+++ Records supplied

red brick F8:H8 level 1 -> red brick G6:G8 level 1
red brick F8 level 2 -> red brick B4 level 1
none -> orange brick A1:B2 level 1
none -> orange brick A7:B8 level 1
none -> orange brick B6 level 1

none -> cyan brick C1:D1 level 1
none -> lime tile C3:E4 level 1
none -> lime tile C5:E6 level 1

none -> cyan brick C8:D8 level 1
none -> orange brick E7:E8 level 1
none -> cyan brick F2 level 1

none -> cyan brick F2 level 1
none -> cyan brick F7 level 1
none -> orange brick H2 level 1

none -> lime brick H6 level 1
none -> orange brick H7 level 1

++++++
+++ Records supplied

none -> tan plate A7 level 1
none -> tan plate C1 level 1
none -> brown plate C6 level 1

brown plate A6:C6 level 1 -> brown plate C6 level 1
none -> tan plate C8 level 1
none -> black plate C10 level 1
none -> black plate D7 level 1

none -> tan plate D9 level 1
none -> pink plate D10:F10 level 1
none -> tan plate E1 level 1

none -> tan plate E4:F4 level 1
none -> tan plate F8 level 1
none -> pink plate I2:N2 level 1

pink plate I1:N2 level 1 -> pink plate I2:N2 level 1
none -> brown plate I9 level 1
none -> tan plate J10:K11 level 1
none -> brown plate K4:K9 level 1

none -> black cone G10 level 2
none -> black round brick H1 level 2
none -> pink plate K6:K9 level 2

++++++
+++ Records supplied

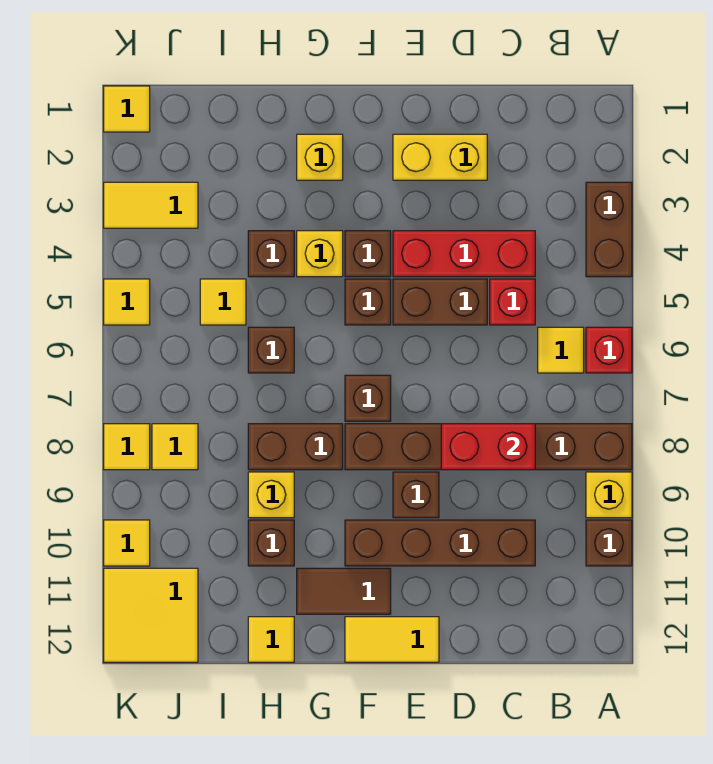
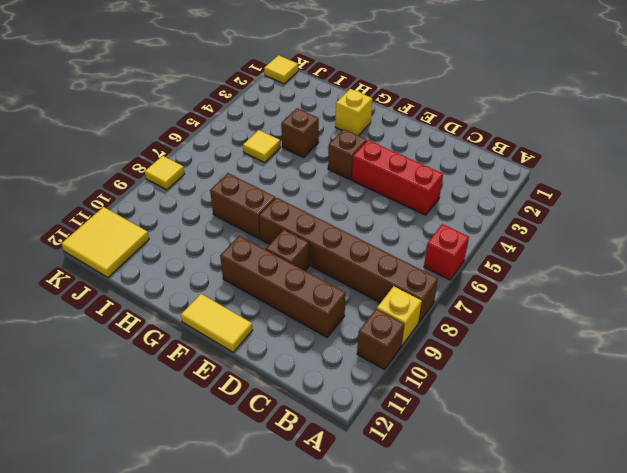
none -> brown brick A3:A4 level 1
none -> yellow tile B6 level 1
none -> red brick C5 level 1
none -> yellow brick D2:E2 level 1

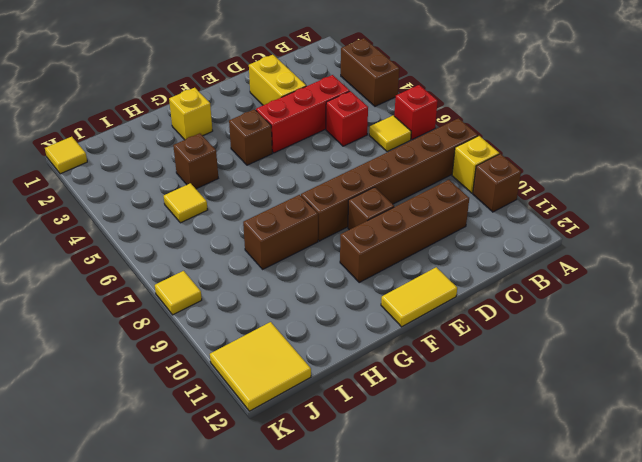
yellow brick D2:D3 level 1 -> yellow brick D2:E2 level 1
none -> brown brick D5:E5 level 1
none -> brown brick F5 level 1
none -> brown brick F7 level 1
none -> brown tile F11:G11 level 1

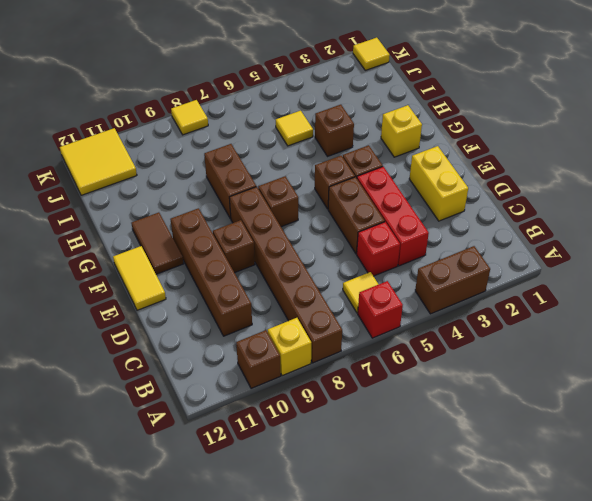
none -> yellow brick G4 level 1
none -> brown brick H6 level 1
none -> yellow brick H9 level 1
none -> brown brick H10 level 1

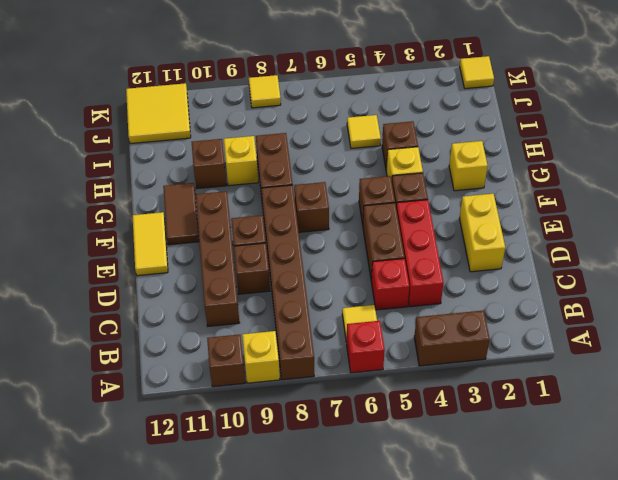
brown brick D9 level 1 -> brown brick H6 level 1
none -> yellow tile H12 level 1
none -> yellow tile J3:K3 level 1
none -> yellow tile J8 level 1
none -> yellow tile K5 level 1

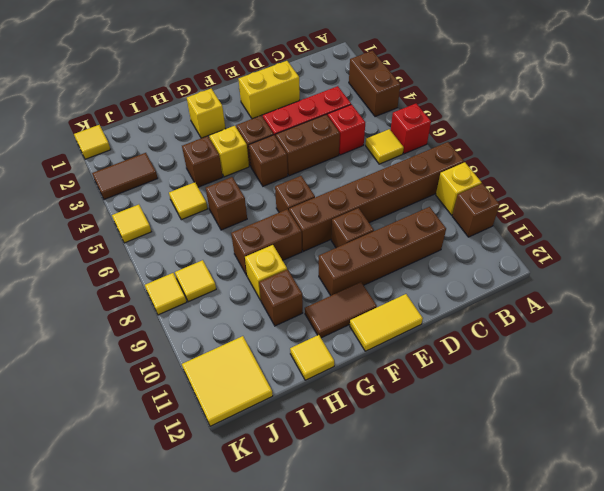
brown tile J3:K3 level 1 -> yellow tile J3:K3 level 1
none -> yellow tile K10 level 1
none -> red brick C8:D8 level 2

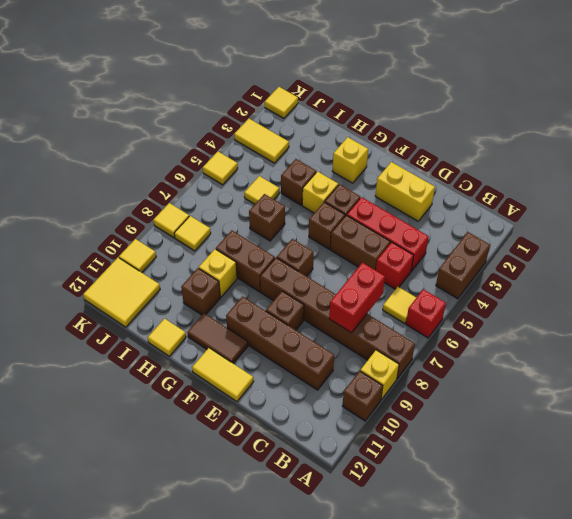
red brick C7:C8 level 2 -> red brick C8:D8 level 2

++++++

* _The problem_: An exact copy of the lines above, from the one containing "red brick F8:H8" through the one containing "none -> cyan brick F7 level 1", is the whole of the answer.

* _Task result_:
red brick F8:H8 level 1 -> red brick G6:G8 level 1
red brick F8 level 2 -> red brick B4 level 1
none -> orange brick A1:B2 level 1
none -> orange brick A7:B8 level 1
none -> orange brick B6 level 1

none -> cyan brick C1:D1 level 1
none -> lime tile C3:E4 level 1
none -> lime tile C5:E6 level 1

none -> cyan brick C8:D8 level 1
none -> orange brick E7:E8 level 1
none -> cyan brick F2 level 1

none -> cyan brick F2 level 1
none -> cyan brick F7 level 1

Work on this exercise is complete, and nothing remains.